• TASK BRIEF: Scan the entries that follow and copy out every line containing "switch".

• RECORDED INFORMATION:
....................

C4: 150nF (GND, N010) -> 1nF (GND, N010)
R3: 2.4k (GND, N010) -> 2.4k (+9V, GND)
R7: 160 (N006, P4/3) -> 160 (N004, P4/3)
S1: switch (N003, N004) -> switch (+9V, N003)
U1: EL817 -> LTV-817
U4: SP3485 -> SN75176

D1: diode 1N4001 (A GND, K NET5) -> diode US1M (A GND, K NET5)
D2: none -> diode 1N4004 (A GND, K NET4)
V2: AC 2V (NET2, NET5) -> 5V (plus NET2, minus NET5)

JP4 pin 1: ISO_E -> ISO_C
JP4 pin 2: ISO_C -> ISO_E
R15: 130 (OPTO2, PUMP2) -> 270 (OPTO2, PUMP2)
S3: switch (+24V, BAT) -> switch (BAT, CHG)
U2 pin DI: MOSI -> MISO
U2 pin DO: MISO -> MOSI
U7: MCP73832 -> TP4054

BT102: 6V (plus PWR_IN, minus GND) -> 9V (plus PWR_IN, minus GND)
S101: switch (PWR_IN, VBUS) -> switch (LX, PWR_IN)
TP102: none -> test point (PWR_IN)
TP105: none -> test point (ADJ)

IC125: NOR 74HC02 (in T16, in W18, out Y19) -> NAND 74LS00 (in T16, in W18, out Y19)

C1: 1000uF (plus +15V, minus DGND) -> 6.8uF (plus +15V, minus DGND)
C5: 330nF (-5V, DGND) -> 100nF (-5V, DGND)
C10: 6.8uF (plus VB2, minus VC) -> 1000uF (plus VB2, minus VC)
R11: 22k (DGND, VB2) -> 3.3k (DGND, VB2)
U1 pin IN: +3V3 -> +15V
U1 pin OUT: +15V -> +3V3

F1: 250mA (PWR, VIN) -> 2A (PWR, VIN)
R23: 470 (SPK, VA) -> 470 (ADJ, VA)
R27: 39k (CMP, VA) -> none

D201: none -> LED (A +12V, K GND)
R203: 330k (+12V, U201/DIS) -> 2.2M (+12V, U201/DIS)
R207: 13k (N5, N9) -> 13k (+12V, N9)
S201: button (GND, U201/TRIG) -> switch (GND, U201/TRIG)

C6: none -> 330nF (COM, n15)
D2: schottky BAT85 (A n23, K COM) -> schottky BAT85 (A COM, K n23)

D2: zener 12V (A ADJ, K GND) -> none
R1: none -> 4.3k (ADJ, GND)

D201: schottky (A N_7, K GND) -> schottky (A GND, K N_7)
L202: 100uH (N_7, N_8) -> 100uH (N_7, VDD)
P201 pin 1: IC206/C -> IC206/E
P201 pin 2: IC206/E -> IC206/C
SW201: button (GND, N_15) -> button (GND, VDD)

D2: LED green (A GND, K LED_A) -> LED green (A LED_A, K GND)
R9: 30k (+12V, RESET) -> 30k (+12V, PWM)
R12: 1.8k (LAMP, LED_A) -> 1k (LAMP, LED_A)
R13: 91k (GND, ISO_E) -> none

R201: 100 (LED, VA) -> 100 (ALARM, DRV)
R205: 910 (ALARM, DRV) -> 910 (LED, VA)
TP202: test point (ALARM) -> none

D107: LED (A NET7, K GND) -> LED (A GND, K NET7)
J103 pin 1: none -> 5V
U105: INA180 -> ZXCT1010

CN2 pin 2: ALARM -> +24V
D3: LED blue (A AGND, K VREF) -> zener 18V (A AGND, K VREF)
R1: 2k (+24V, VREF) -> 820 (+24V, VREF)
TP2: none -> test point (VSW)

....................

• TASK SOLUTION:
S1: switch (N003, N004) -> switch (+9V, N003)
S3: switch (+24V, BAT) -> switch (BAT, CHG)
S101: switch (PWR_IN, VBUS) -> switch (LX, PWR_IN)
S201: button (GND, U201/TRIG) -> switch (GND, U201/TRIG)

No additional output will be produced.